[Begin RECORDS SUPPLIED]

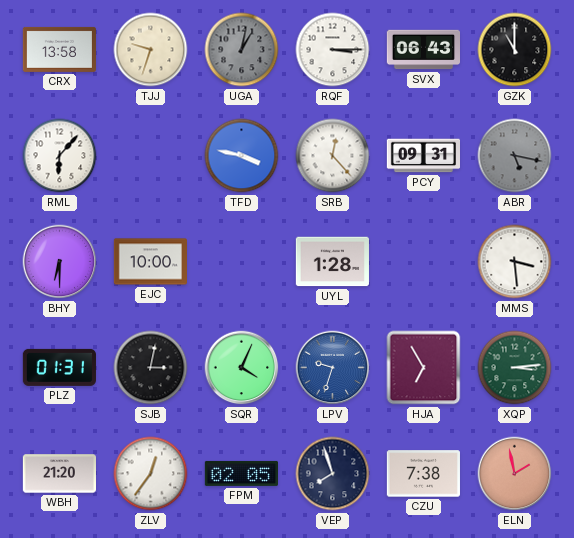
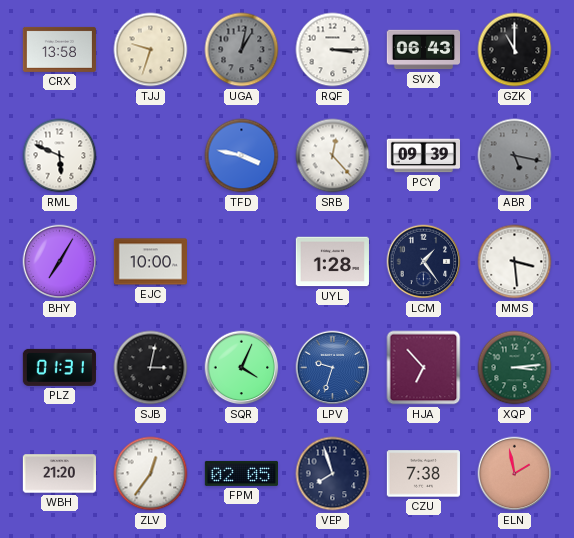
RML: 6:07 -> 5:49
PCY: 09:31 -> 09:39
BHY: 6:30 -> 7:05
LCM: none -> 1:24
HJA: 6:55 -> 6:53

[End RECORDS SUPPLIED]
[Begin RECORDS SUPPLIED]

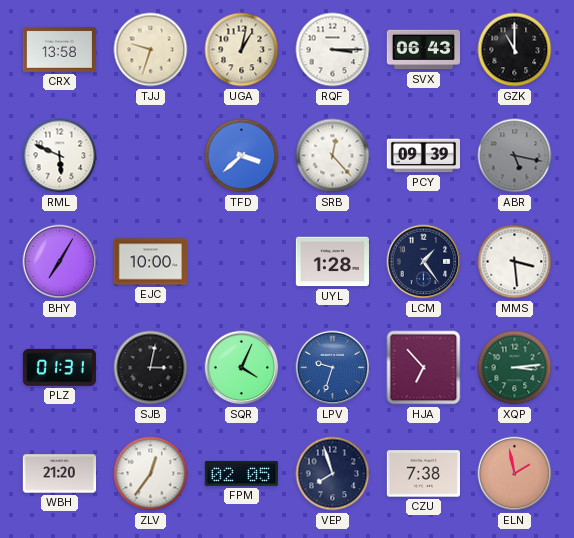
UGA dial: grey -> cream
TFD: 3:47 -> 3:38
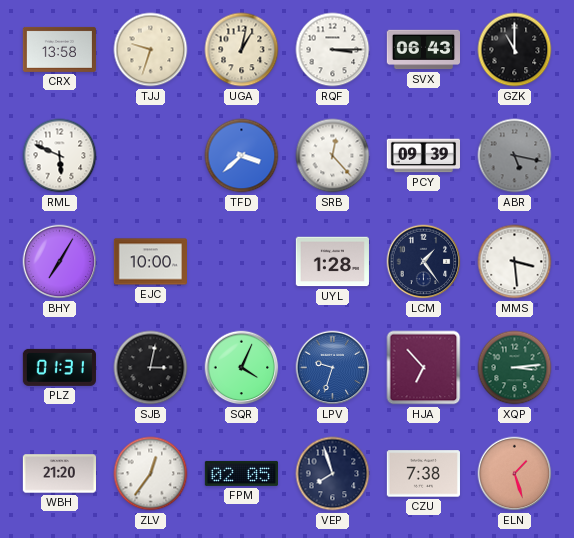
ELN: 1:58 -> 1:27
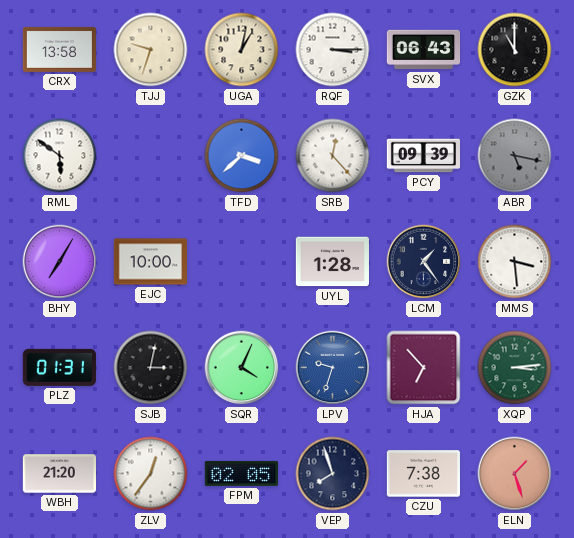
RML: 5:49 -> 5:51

[End RECORDS SUPPLIED]

Give the entries as a JSON list of strings, one string per line and no blank lines. Start with the line containing "RML: 6:07 -> 5:49" and continue through the line containing "HJA: 6:55 -> 6:53".

• _TASK OUTPUT_
[
  "RML: 6:07 -> 5:49",
  "PCY: 09:31 -> 09:39",
  "BHY: 6:30 -> 7:05",
  "LCM: none -> 1:24",
  "HJA: 6:55 -> 6:53"
]